TASK TO COMPLETE: Pictures in the entries below are excluded; copy only the lines from the one containing "dishwasher: (28, 142)" to the one containing "wardrobe: (241, 579) -> (192, 413), added", both included.

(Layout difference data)
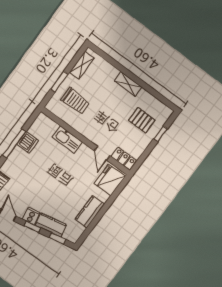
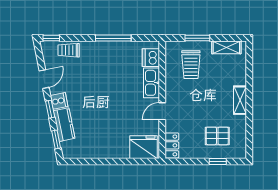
pallet: (142, 120) -> (217, 136), turned 90
dishwasher: (28, 142) -> (151, 58), moved, turned 90
door: (102, 153) -> (162, 111), moved
kitchen counter: (90, 212) -> (102, 150), removed

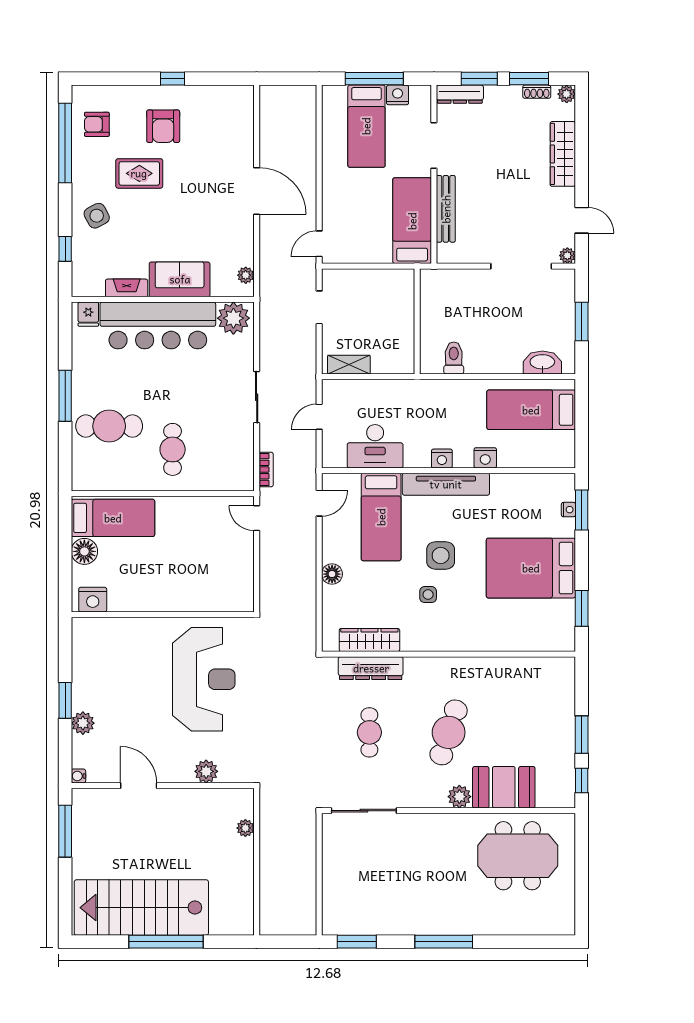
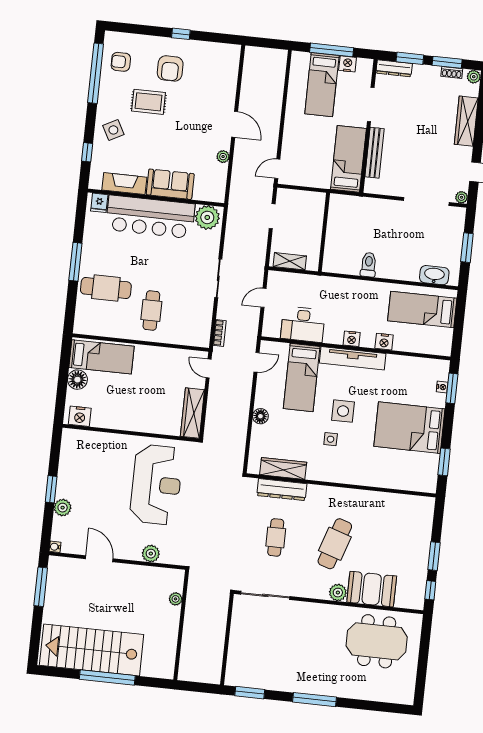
door: (257, 191) -> (235, 124), width x0.73
plant: (246, 275) -> (223, 157), moved
fireplace: (127, 288) -> (124, 184), width x1.37, depth x1.32
wall: (417, 321) -> (324, 232), moved
wardrobe: (241, 579) -> (192, 413), added

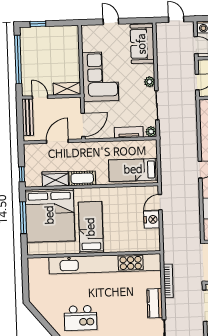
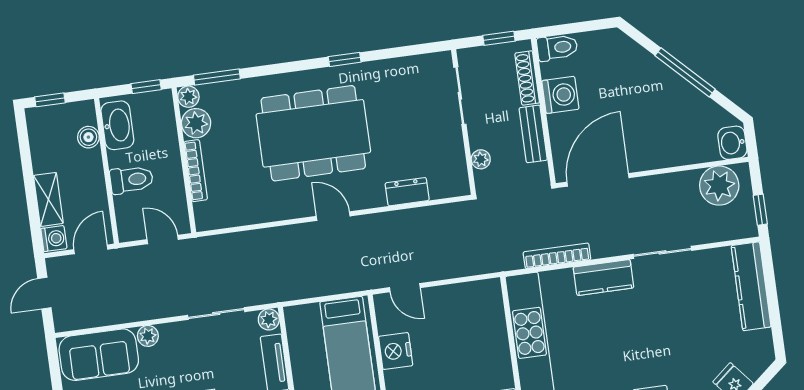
plant: (149, 82) -> (148, 336), moved
nightstand: (152, 219) -> (396, 351), moved, turned -90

ANSWER BOX:
dishwasher: (28, 142) -> (151, 58), moved, turned 90
door: (102, 153) -> (162, 111), moved
kitchen counter: (90, 212) -> (102, 150), removed

door: (257, 191) -> (235, 124), width x0.73
plant: (246, 275) -> (223, 157), moved
fireplace: (127, 288) -> (124, 184), width x1.37, depth x1.32
wall: (417, 321) -> (324, 232), moved
wardrobe: (241, 579) -> (192, 413), added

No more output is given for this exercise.